## Directions
Give the lines below again exactly, starting with the line that holds "camera: 65 degrees right, 10 degrees up" and going on through the line that holds "none -> orange glasses [130,78,184,132]".

=== Section Start ===

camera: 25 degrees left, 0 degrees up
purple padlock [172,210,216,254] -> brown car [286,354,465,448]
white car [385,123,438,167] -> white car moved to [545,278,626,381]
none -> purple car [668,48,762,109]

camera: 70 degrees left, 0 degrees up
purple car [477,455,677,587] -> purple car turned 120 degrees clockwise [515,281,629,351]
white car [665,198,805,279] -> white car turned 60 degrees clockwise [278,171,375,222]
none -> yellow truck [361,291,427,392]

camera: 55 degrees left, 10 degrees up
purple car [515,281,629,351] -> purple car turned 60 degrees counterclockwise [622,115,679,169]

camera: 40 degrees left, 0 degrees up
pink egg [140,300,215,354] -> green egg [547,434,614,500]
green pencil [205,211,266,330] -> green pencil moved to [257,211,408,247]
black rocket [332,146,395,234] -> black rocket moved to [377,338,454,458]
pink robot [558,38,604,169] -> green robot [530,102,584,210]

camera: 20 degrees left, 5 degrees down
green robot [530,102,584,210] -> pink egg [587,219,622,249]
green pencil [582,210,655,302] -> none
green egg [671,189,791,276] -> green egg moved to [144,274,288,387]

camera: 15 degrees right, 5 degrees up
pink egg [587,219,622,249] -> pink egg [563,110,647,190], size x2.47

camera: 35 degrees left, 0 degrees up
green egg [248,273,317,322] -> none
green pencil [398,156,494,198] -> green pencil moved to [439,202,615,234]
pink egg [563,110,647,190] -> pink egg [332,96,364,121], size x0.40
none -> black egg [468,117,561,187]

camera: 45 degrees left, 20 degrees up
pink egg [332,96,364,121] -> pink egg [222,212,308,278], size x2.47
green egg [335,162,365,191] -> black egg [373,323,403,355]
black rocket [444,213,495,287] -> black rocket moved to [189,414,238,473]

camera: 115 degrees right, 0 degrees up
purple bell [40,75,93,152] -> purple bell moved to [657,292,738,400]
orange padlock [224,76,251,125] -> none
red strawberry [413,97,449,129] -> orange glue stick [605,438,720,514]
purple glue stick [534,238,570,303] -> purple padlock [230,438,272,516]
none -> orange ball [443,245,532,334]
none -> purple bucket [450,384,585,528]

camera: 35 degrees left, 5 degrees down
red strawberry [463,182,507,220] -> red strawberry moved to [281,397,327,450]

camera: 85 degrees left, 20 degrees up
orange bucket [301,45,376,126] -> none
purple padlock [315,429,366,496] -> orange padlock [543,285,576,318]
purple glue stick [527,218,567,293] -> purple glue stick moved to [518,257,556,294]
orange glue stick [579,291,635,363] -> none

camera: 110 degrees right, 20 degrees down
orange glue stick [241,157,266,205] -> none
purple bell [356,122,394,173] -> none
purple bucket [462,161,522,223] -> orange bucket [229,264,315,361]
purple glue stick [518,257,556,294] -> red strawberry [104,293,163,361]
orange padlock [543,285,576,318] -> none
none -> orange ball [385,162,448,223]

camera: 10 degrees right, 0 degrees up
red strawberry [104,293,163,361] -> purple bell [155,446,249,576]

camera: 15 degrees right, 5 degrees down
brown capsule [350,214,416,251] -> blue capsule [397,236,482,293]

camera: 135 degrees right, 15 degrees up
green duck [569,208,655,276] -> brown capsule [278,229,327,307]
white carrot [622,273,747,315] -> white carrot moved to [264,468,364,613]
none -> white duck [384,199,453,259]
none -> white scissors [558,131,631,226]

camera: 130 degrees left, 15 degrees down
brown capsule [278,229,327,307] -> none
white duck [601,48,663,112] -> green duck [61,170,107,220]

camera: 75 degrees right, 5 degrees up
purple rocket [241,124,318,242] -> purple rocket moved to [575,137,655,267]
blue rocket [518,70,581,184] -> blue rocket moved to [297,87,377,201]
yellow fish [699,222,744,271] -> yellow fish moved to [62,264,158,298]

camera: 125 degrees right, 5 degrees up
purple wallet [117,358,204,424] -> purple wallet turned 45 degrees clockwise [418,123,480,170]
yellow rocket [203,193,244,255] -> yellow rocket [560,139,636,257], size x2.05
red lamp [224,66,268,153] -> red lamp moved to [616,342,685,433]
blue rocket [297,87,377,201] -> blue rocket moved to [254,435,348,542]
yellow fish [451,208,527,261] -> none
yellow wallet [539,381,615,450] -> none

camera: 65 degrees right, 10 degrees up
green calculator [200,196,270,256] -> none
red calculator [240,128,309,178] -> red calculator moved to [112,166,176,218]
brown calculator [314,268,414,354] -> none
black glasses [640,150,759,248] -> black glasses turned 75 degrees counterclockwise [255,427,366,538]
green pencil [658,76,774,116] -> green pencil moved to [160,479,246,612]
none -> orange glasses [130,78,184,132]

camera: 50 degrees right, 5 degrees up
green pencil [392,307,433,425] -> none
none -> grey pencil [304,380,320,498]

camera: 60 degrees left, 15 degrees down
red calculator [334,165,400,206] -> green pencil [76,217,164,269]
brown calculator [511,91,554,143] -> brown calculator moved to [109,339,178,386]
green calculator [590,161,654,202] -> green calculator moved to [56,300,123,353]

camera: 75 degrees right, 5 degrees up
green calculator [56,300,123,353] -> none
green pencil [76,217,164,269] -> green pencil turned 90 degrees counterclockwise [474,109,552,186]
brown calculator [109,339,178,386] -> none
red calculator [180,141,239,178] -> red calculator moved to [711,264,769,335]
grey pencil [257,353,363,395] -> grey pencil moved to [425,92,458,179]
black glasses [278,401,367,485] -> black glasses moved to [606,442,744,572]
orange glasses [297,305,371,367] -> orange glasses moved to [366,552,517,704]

=== Section End ===

## Expected answer
camera: 65 degrees right, 10 degrees up
green calculator [200,196,270,256] -> none
red calculator [240,128,309,178] -> red calculator moved to [112,166,176,218]
brown calculator [314,268,414,354] -> none
black glasses [640,150,759,248] -> black glasses turned 75 degrees counterclockwise [255,427,366,538]
green pencil [658,76,774,116] -> green pencil moved to [160,479,246,612]
none -> orange glasses [130,78,184,132]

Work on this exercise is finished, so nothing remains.